*Record set*:
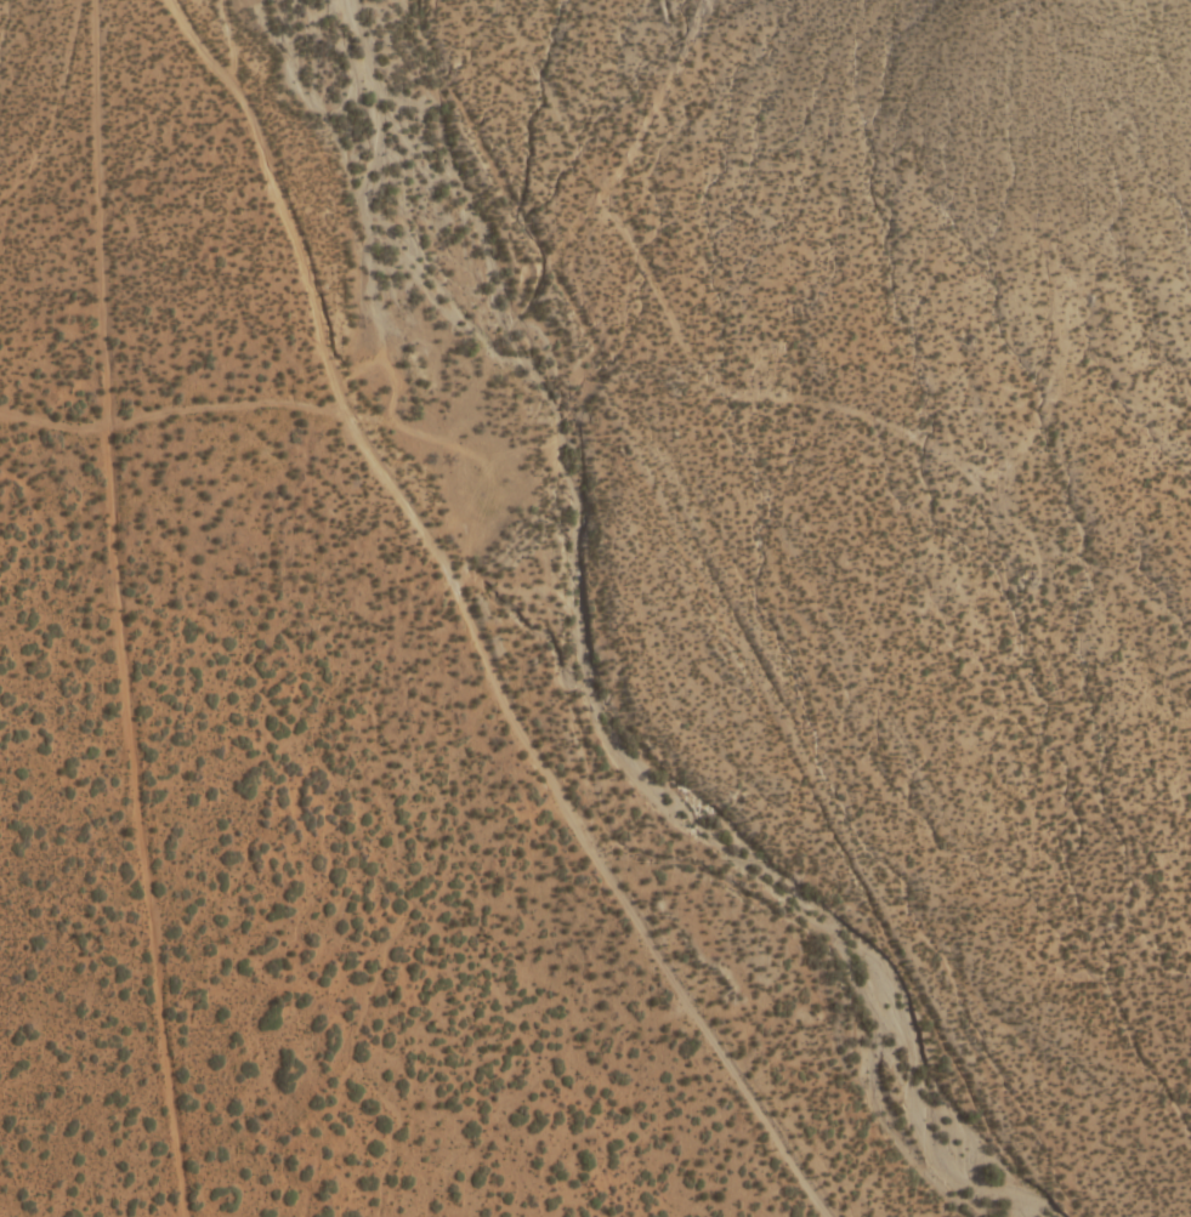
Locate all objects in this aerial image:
road: (774, 383)
road: (169, 416)
road: (467, 620)

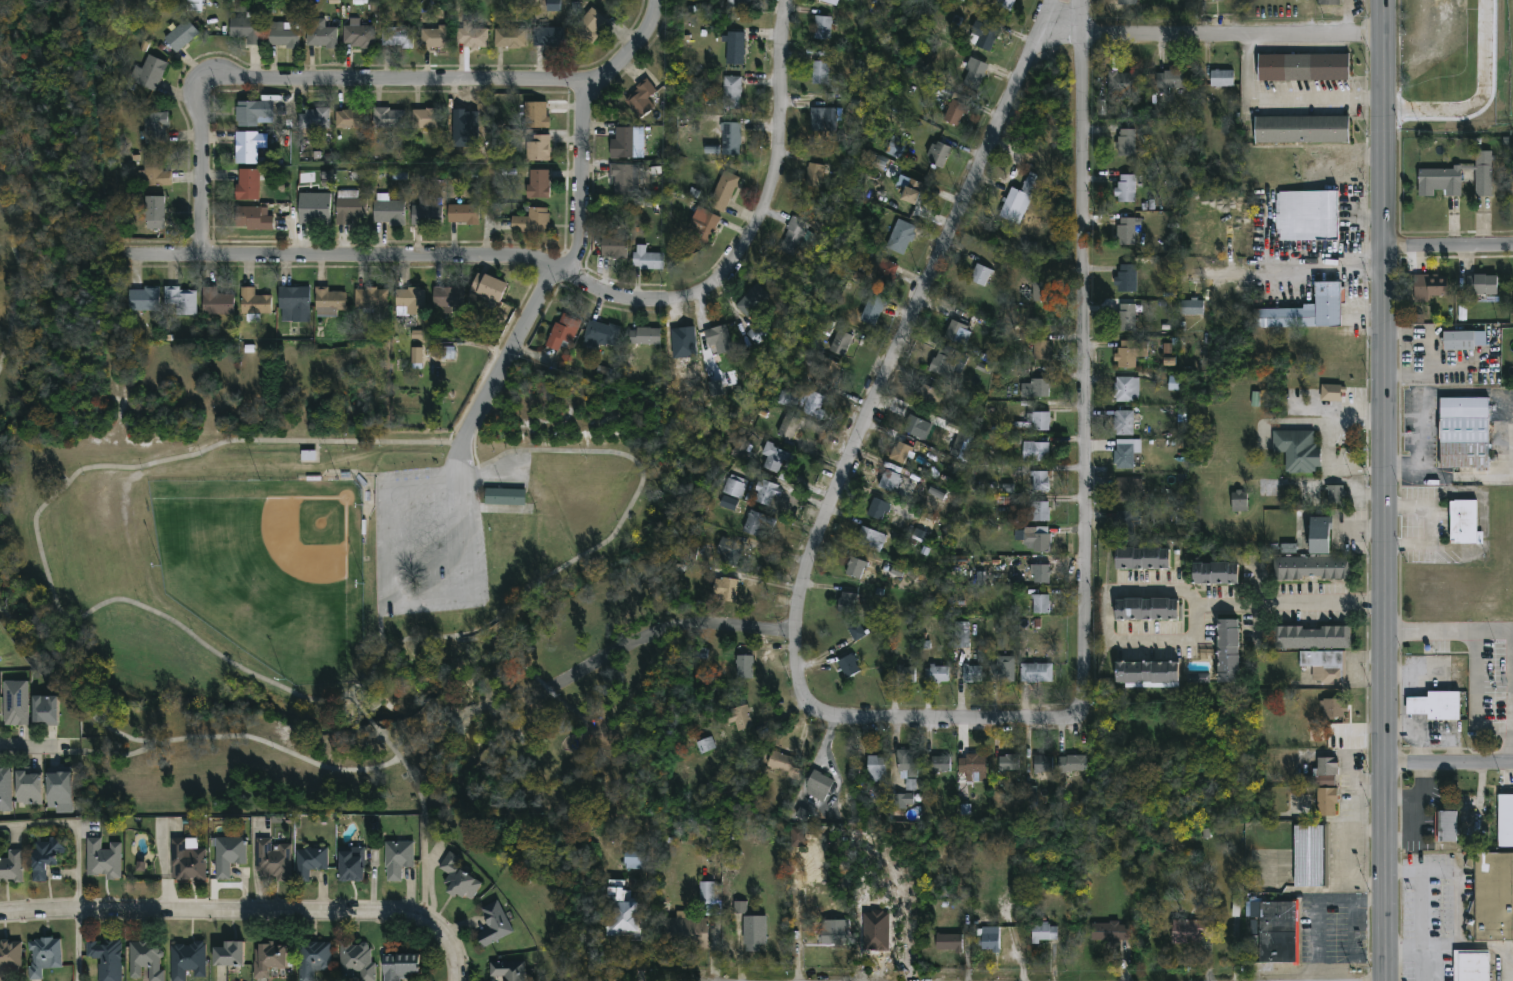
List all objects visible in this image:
building: (1214, 0)
building: (849, 1)
building: (830, 2)
building: (1126, 3)
building: (1328, 3)
building: (738, 4)
building: (194, 5)
building: (553, 5)
building: (1006, 5)
building: (948, 25)
building: (589, 27)
building: (822, 29)
building: (245, 30)
building: (984, 34)
building: (281, 35)
building: (321, 35)
building: (181, 37)
building: (358, 37)
road: (1233, 37)
building: (397, 38)
building: (435, 38)
building: (548, 38)
building: (472, 39)
building: (509, 39)
building: (735, 50)
building: (1302, 68)
building: (150, 74)
building: (819, 75)
building: (973, 76)
road: (407, 80)
building: (1169, 80)
building: (1221, 80)
building: (1122, 84)
building: (732, 94)
road: (1285, 98)
building: (641, 100)
building: (955, 112)
building: (255, 115)
building: (535, 116)
building: (464, 117)
building: (388, 118)
building: (313, 119)
building: (351, 119)
building: (426, 119)
building: (818, 121)
road: (780, 128)
building: (156, 129)
building: (1301, 131)
building: (730, 139)
building: (1125, 143)
building: (626, 144)
building: (249, 147)
building: (895, 147)
building: (537, 149)
building: (937, 156)
road: (204, 169)
building: (154, 172)
building: (1483, 174)
building: (815, 175)
building: (1438, 180)
building: (620, 181)
building: (538, 185)
building: (248, 186)
building: (1126, 190)
building: (723, 192)
building: (908, 192)
building: (1017, 202)
building: (349, 211)
building: (155, 214)
building: (389, 214)
building: (314, 215)
building: (463, 215)
building: (425, 216)
building: (1306, 217)
building: (253, 219)
building: (531, 223)
building: (702, 227)
road: (584, 231)
building: (1126, 233)
building: (792, 238)
building: (899, 240)
building: (613, 247)
road: (1449, 249)
park: (68, 254)
road: (449, 256)
building: (646, 260)
building: (884, 275)
road: (1302, 275)
building: (981, 276)
building: (1126, 279)
building: (1428, 285)
building: (1481, 285)
building: (488, 289)
building: (1040, 294)
building: (448, 299)
building: (142, 301)
building: (181, 301)
building: (329, 301)
building: (370, 301)
building: (752, 302)
building: (217, 303)
building: (409, 303)
building: (254, 304)
building: (294, 306)
building: (1191, 309)
building: (871, 312)
building: (1304, 312)
building: (1126, 319)
road: (1437, 328)
building: (563, 333)
building: (757, 333)
building: (957, 333)
building: (602, 336)
building: (644, 337)
building: (1463, 340)
building: (719, 342)
building: (684, 343)
building: (840, 344)
road: (1405, 345)
road: (900, 347)
road: (1085, 349)
building: (1040, 353)
building: (417, 355)
building: (1129, 355)
building: (1170, 361)
building: (944, 363)
building: (827, 374)
road: (1462, 377)
building: (1175, 383)
building: (1036, 389)
building: (1126, 390)
road: (1436, 392)
building: (1332, 393)
building: (929, 397)
building: (813, 406)
building: (1039, 421)
building: (1123, 424)
building: (914, 426)
building: (788, 428)
building: (1463, 432)
building: (963, 444)
building: (739, 445)
road: (1327, 446)
building: (1297, 451)
building: (1036, 453)
building: (1125, 454)
building: (903, 455)
building: (308, 457)
building: (773, 459)
road: (1445, 475)
building: (1040, 482)
building: (889, 483)
building: (1008, 488)
building: (733, 490)
road: (1385, 490)
building: (1134, 491)
building: (767, 495)
building: (1334, 496)
building: (504, 498)
building: (729, 503)
building: (1239, 503)
building: (877, 511)
building: (1039, 513)
building: (1461, 522)
building: (755, 525)
building: (1126, 525)
road: (1432, 525)
building: (1318, 535)
building: (1036, 540)
building: (870, 541)
parking lot: (428, 542)
road: (603, 543)
building: (1288, 548)
building: (728, 552)
park: (297, 559)
building: (1141, 559)
building: (1311, 567)
building: (855, 569)
park: (270, 570)
building: (1039, 574)
building: (1215, 574)
building: (724, 590)
road: (387, 598)
road: (1293, 601)
building: (847, 603)
building: (1040, 605)
building: (1145, 610)
road: (673, 622)
road: (1448, 630)
building: (856, 633)
road: (1106, 634)
park: (326, 635)
building: (961, 635)
building: (1310, 637)
park: (44, 644)
building: (1227, 651)
building: (701, 653)
building: (1323, 665)
building: (744, 667)
building: (848, 667)
building: (1002, 671)
building: (1146, 672)
road: (1422, 672)
building: (1036, 673)
building: (936, 674)
building: (972, 674)
building: (906, 675)
building: (1199, 678)
road: (1402, 694)
road: (1472, 700)
building: (15, 704)
building: (1434, 706)
building: (1331, 708)
building: (43, 711)
building: (739, 718)
road: (946, 723)
road: (1433, 733)
building: (705, 745)
road: (1512, 745)
road: (32, 746)
road: (1421, 747)
road: (1449, 761)
building: (1009, 763)
building: (784, 764)
building: (907, 765)
building: (940, 765)
building: (1043, 765)
building: (1072, 765)
building: (972, 768)
building: (876, 769)
building: (819, 783)
building: (911, 784)
building: (1326, 787)
building: (29, 789)
building: (5, 790)
road: (1479, 792)
building: (59, 793)
building: (1028, 793)
road: (1421, 796)
building: (902, 803)
road: (1420, 817)
building: (1504, 819)
road: (39, 825)
building: (1445, 826)
building: (228, 856)
building: (1310, 856)
building: (45, 858)
building: (397, 859)
building: (103, 860)
building: (636, 860)
building: (273, 862)
building: (309, 862)
building: (187, 863)
building: (351, 865)
building: (11, 869)
road: (78, 870)
road: (426, 873)
building: (458, 880)
building: (707, 892)
building: (1491, 897)
road: (1317, 905)
road: (1426, 905)
building: (740, 907)
building: (620, 912)
road: (248, 915)
building: (494, 926)
building: (1275, 931)
building: (1110, 932)
building: (1190, 932)
building: (1044, 933)
building: (686, 934)
building: (832, 934)
building: (751, 935)
building: (987, 940)
building: (949, 943)
road: (1455, 945)
road: (79, 948)
road: (1352, 950)
building: (228, 954)
building: (43, 956)
building: (106, 959)
building: (268, 959)
building: (186, 960)
building: (10, 961)
building: (146, 961)
building: (313, 961)
building: (356, 962)
building: (399, 966)
building: (1471, 966)
building: (507, 970)
road: (1511, 975)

*What is expected*:
Output all entries unchanged; skip the pictures.

*Written answer*:
Locate all objects in this aerial image:
road: (774, 383)
road: (169, 416)
road: (467, 620)

List all objects visible in this image:
building: (1214, 0)
building: (849, 1)
building: (830, 2)
building: (1126, 3)
building: (1328, 3)
building: (738, 4)
building: (194, 5)
building: (553, 5)
building: (1006, 5)
building: (948, 25)
building: (589, 27)
building: (822, 29)
building: (245, 30)
building: (984, 34)
building: (281, 35)
building: (321, 35)
building: (181, 37)
building: (358, 37)
road: (1233, 37)
building: (397, 38)
building: (435, 38)
building: (548, 38)
building: (472, 39)
building: (509, 39)
building: (735, 50)
building: (1302, 68)
building: (150, 74)
building: (819, 75)
building: (973, 76)
road: (407, 80)
building: (1169, 80)
building: (1221, 80)
building: (1122, 84)
building: (732, 94)
road: (1285, 98)
building: (641, 100)
building: (955, 112)
building: (255, 115)
building: (535, 116)
building: (464, 117)
building: (388, 118)
building: (313, 119)
building: (351, 119)
building: (426, 119)
building: (818, 121)
road: (780, 128)
building: (156, 129)
building: (1301, 131)
building: (730, 139)
building: (1125, 143)
building: (626, 144)
building: (249, 147)
building: (895, 147)
building: (537, 149)
building: (937, 156)
road: (204, 169)
building: (154, 172)
building: (1483, 174)
building: (815, 175)
building: (1438, 180)
building: (620, 181)
building: (538, 185)
building: (248, 186)
building: (1126, 190)
building: (723, 192)
building: (908, 192)
building: (1017, 202)
building: (349, 211)
building: (155, 214)
building: (389, 214)
building: (314, 215)
building: (463, 215)
building: (425, 216)
building: (1306, 217)
building: (253, 219)
building: (531, 223)
building: (702, 227)
road: (584, 231)
building: (1126, 233)
building: (792, 238)
building: (899, 240)
building: (613, 247)
road: (1449, 249)
park: (68, 254)
road: (449, 256)
building: (646, 260)
building: (884, 275)
road: (1302, 275)
building: (981, 276)
building: (1126, 279)
building: (1428, 285)
building: (1481, 285)
building: (488, 289)
building: (1040, 294)
building: (448, 299)
building: (142, 301)
building: (181, 301)
building: (329, 301)
building: (370, 301)
building: (752, 302)
building: (217, 303)
building: (409, 303)
building: (254, 304)
building: (294, 306)
building: (1191, 309)
building: (871, 312)
building: (1304, 312)
building: (1126, 319)
road: (1437, 328)
building: (563, 333)
building: (757, 333)
building: (957, 333)
building: (602, 336)
building: (644, 337)
building: (1463, 340)
building: (719, 342)
building: (684, 343)
building: (840, 344)
road: (1405, 345)
road: (900, 347)
road: (1085, 349)
building: (1040, 353)
building: (417, 355)
building: (1129, 355)
building: (1170, 361)
building: (944, 363)
building: (827, 374)
road: (1462, 377)
building: (1175, 383)
building: (1036, 389)
building: (1126, 390)
road: (1436, 392)
building: (1332, 393)
building: (929, 397)
building: (813, 406)
building: (1039, 421)
building: (1123, 424)
building: (914, 426)
building: (788, 428)
building: (1463, 432)
building: (963, 444)
building: (739, 445)
road: (1327, 446)
building: (1297, 451)
building: (1036, 453)
building: (1125, 454)
building: (903, 455)
building: (308, 457)
building: (773, 459)
road: (1445, 475)
building: (1040, 482)
building: (889, 483)
building: (1008, 488)
building: (733, 490)
road: (1385, 490)
building: (1134, 491)
building: (767, 495)
building: (1334, 496)
building: (504, 498)
building: (729, 503)
building: (1239, 503)
building: (877, 511)
building: (1039, 513)
building: (1461, 522)
building: (755, 525)
building: (1126, 525)
road: (1432, 525)
building: (1318, 535)
building: (1036, 540)
building: (870, 541)
parking lot: (428, 542)
road: (603, 543)
building: (1288, 548)
building: (728, 552)
park: (297, 559)
building: (1141, 559)
building: (1311, 567)
building: (855, 569)
park: (270, 570)
building: (1039, 574)
building: (1215, 574)
building: (724, 590)
road: (387, 598)
road: (1293, 601)
building: (847, 603)
building: (1040, 605)
building: (1145, 610)
road: (673, 622)
road: (1448, 630)
building: (856, 633)
road: (1106, 634)
park: (326, 635)
building: (961, 635)
building: (1310, 637)
park: (44, 644)
building: (1227, 651)
building: (701, 653)
building: (1323, 665)
building: (744, 667)
building: (848, 667)
building: (1002, 671)
building: (1146, 672)
road: (1422, 672)
building: (1036, 673)
building: (936, 674)
building: (972, 674)
building: (906, 675)
building: (1199, 678)
road: (1402, 694)
road: (1472, 700)
building: (15, 704)
building: (1434, 706)
building: (1331, 708)
building: (43, 711)
building: (739, 718)
road: (946, 723)
road: (1433, 733)
building: (705, 745)
road: (1512, 745)
road: (32, 746)
road: (1421, 747)
road: (1449, 761)
building: (1009, 763)
building: (784, 764)
building: (907, 765)
building: (940, 765)
building: (1043, 765)
building: (1072, 765)
building: (972, 768)
building: (876, 769)
building: (819, 783)
building: (911, 784)
building: (1326, 787)
building: (29, 789)
building: (5, 790)
road: (1479, 792)
building: (59, 793)
building: (1028, 793)
road: (1421, 796)
building: (902, 803)
road: (1420, 817)
building: (1504, 819)
road: (39, 825)
building: (1445, 826)
building: (228, 856)
building: (1310, 856)
building: (45, 858)
building: (397, 859)
building: (103, 860)
building: (636, 860)
building: (273, 862)
building: (309, 862)
building: (187, 863)
building: (351, 865)
building: (11, 869)
road: (78, 870)
road: (426, 873)
building: (458, 880)
building: (707, 892)
building: (1491, 897)
road: (1317, 905)
road: (1426, 905)
building: (740, 907)
building: (620, 912)
road: (248, 915)
building: (494, 926)
building: (1275, 931)
building: (1110, 932)
building: (1190, 932)
building: (1044, 933)
building: (686, 934)
building: (832, 934)
building: (751, 935)
building: (987, 940)
building: (949, 943)
road: (1455, 945)
road: (79, 948)
road: (1352, 950)
building: (228, 954)
building: (43, 956)
building: (106, 959)
building: (268, 959)
building: (186, 960)
building: (10, 961)
building: (146, 961)
building: (313, 961)
building: (356, 962)
building: (399, 966)
building: (1471, 966)
building: (507, 970)
road: (1511, 975)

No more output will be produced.